Your instructions:
The entries contain pictures, which should not appear in the copy; everything else must be reproduced exactly.

==================================================

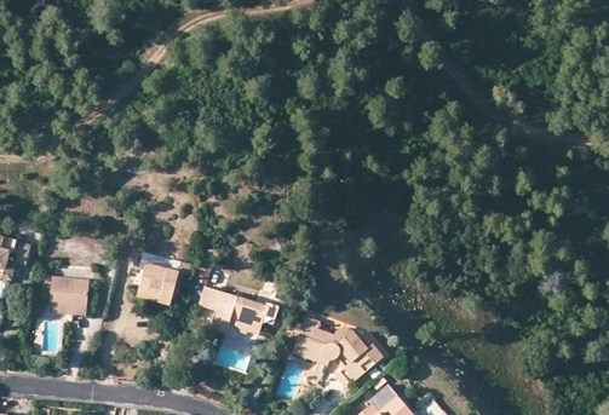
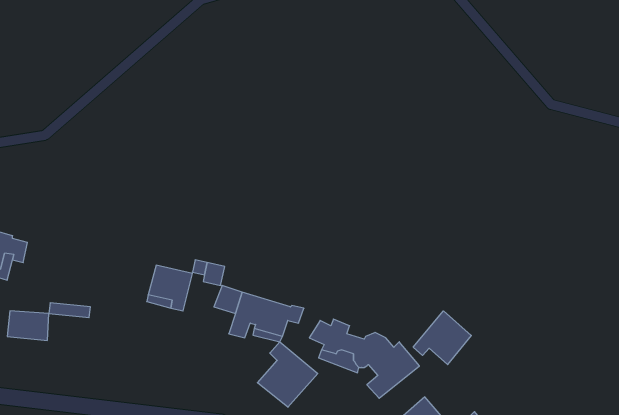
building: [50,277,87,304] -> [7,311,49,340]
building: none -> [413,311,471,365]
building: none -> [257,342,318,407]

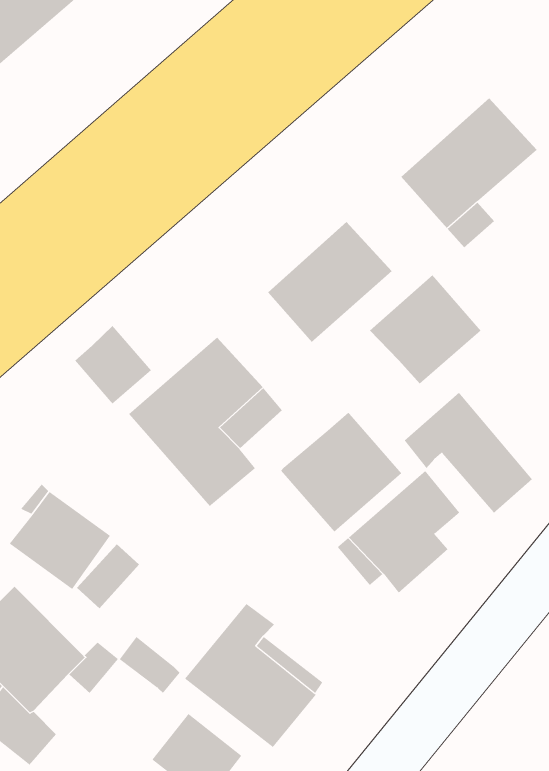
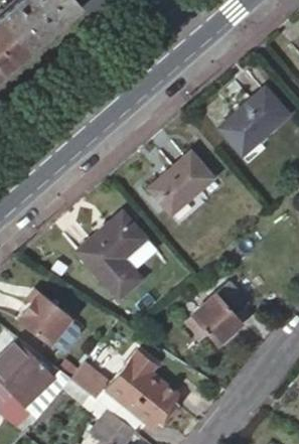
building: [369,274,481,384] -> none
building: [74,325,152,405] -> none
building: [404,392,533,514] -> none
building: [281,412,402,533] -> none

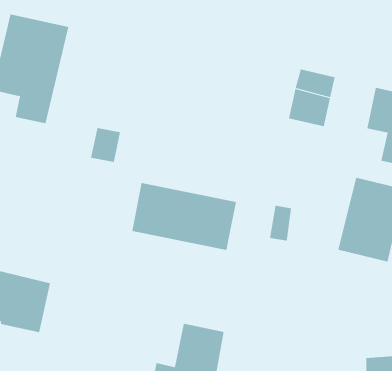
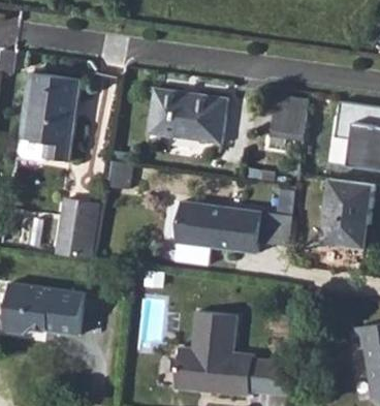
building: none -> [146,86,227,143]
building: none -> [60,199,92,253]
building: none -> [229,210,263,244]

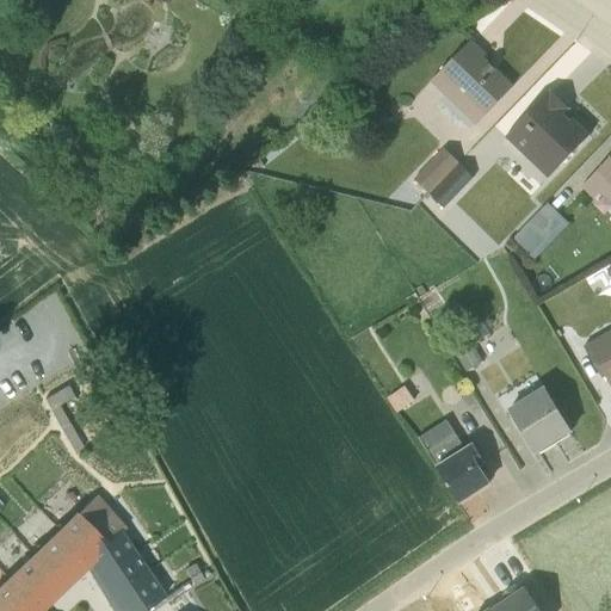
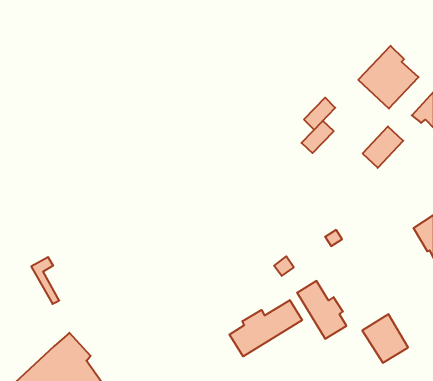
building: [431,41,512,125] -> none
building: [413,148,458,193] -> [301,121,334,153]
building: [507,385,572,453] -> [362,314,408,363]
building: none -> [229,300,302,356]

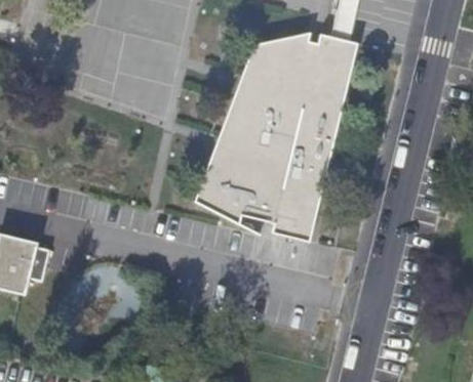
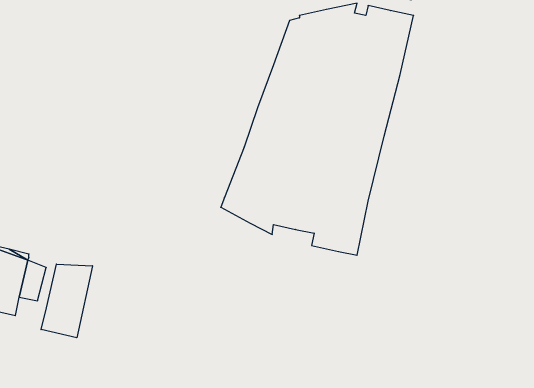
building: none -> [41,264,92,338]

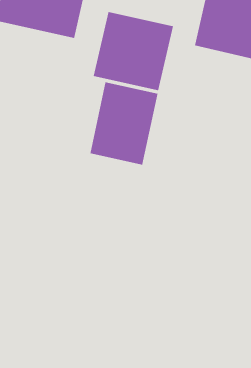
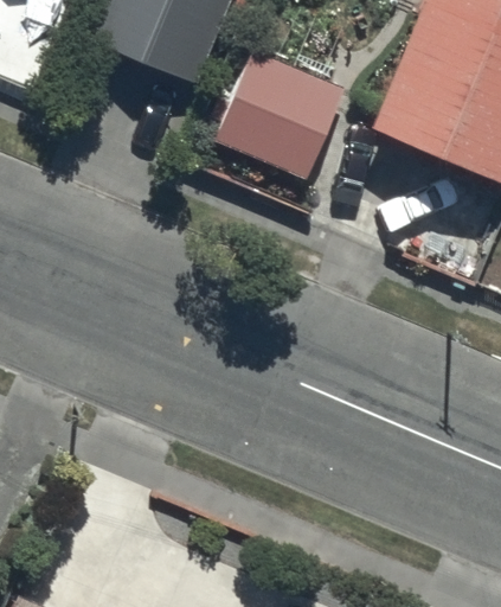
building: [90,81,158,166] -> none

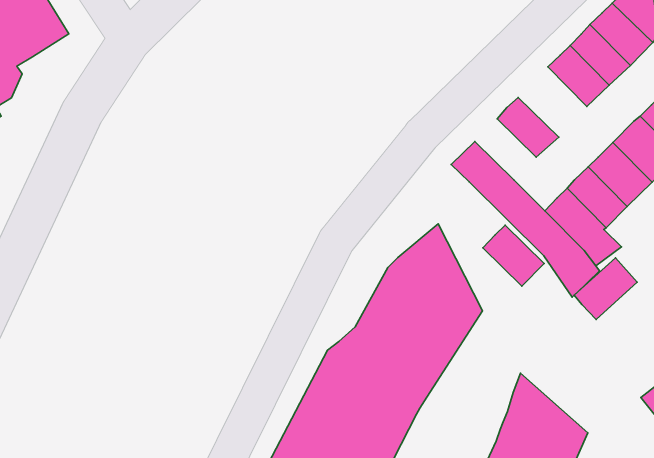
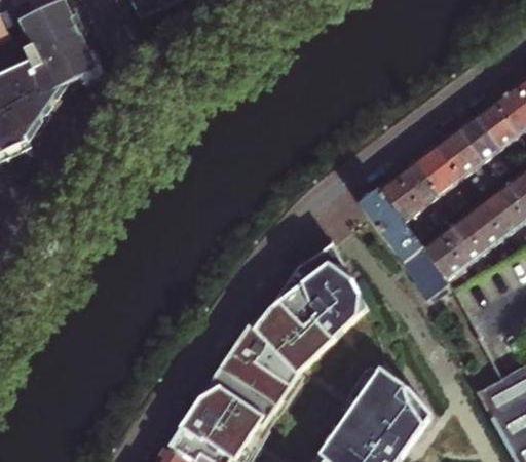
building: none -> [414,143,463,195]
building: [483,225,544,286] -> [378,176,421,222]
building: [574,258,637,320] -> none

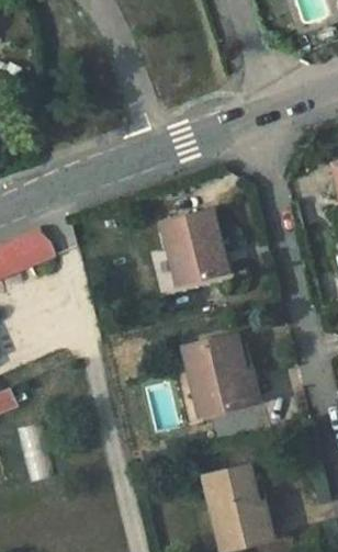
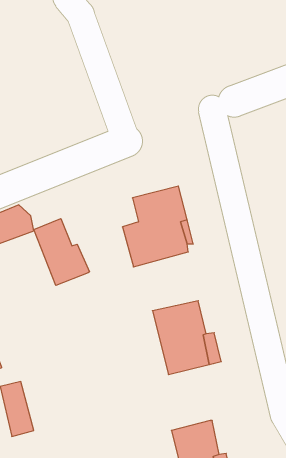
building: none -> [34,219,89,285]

==================================================

Solution to this exercise:
building: [50,277,87,304] -> [7,311,49,340]
building: none -> [413,311,471,365]
building: none -> [257,342,318,407]

building: [369,274,481,384] -> none
building: [74,325,152,405] -> none
building: [404,392,533,514] -> none
building: [281,412,402,533] -> none

building: none -> [146,86,227,143]
building: none -> [60,199,92,253]
building: none -> [229,210,263,244]

building: [431,41,512,125] -> none
building: [413,148,458,193] -> [301,121,334,153]
building: [507,385,572,453] -> [362,314,408,363]
building: none -> [229,300,302,356]

building: none -> [41,264,92,338]

building: [90,81,158,166] -> none

building: none -> [414,143,463,195]
building: [483,225,544,286] -> [378,176,421,222]
building: [574,258,637,320] -> none

building: none -> [34,219,89,285]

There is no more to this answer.